## [WHAT TO PRODUCE]
From top to bottom, retype the data exactly, passing over any picture.

## [MATERIAL FOR THE TASK]
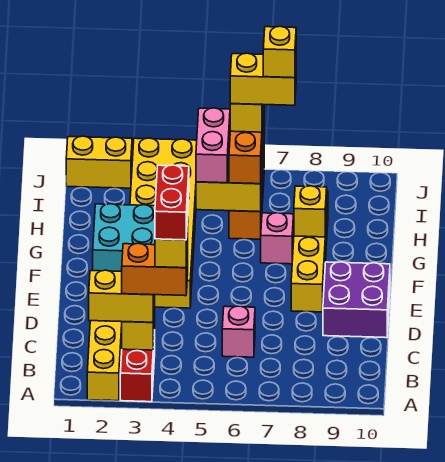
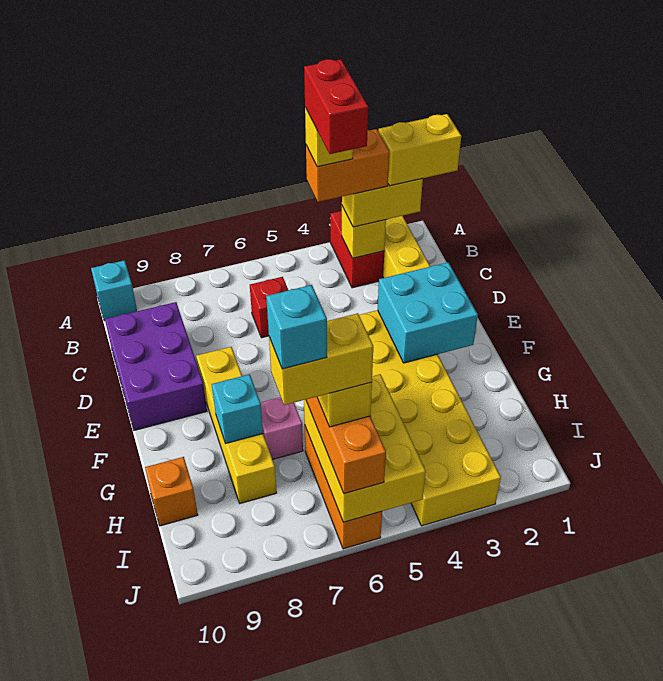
none -> cyan brick A10 level 1
pink brick C6 level 1 -> red brick C6 level 1
purple brick D9:E10 level 1 -> purple brick C9:E10 level 1
yellow brick G8 level 2 -> cyan brick G8 level 2
pink brick H5:I5 level 3 -> none
none -> orange brick H10 level 1
yellow brick I7 level 6 -> cyan brick I7 level 6
yellow brick J1:J2 level 1 -> yellow brick B1:B2 level 4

## [WRITTEN RESPONSE]
none -> cyan brick A10 level 1
pink brick C6 level 1 -> red brick C6 level 1
purple brick D9:E10 level 1 -> purple brick C9:E10 level 1
yellow brick G8 level 2 -> cyan brick G8 level 2
pink brick H5:I5 level 3 -> none
none -> orange brick H10 level 1
yellow brick I7 level 6 -> cyan brick I7 level 6
yellow brick J1:J2 level 1 -> yellow brick B1:B2 level 4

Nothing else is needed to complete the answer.